Problem. Leave out every line before the one that contains "T1: NMOS IRLZ44N". Please restate that line and the rest of the data word for word, through the end.
◇ ◇ ◇
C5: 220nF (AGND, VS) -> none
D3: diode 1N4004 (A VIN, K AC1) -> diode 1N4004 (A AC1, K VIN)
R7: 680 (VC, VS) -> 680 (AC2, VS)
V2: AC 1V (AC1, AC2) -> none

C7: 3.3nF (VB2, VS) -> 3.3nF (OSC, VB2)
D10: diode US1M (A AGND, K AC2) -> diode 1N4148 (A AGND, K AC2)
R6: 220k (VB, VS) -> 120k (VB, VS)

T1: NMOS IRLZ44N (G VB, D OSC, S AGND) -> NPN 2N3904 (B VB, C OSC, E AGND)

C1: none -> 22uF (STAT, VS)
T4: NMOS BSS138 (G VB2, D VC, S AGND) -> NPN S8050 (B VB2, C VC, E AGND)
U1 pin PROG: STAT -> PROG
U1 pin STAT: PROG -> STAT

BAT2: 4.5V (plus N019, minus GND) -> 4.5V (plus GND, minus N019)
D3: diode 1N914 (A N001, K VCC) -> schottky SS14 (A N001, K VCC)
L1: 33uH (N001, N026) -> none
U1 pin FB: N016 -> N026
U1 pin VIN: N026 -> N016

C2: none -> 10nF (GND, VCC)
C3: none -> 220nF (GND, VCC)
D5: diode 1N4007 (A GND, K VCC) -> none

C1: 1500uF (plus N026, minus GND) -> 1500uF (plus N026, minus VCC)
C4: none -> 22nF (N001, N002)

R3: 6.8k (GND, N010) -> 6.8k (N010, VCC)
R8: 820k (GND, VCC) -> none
◇ ◇ ◇
Solution to this problem.
T1: NMOS IRLZ44N (G VB, D OSC, S AGND) -> NPN 2N3904 (B VB, C OSC, E AGND)

C1: none -> 22uF (STAT, VS)
T4: NMOS BSS138 (G VB2, D VC, S AGND) -> NPN S8050 (B VB2, C VC, E AGND)
U1 pin PROG: STAT -> PROG
U1 pin STAT: PROG -> STAT

BAT2: 4.5V (plus N019, minus GND) -> 4.5V (plus GND, minus N019)
D3: diode 1N914 (A N001, K VCC) -> schottky SS14 (A N001, K VCC)
L1: 33uH (N001, N026) -> none
U1 pin FB: N016 -> N026
U1 pin VIN: N026 -> N016

C2: none -> 10nF (GND, VCC)
C3: none -> 220nF (GND, VCC)
D5: diode 1N4007 (A GND, K VCC) -> none

C1: 1500uF (plus N026, minus GND) -> 1500uF (plus N026, minus VCC)
C4: none -> 22nF (N001, N002)

R3: 6.8k (GND, N010) -> 6.8k (N010, VCC)
R8: 820k (GND, VCC) -> none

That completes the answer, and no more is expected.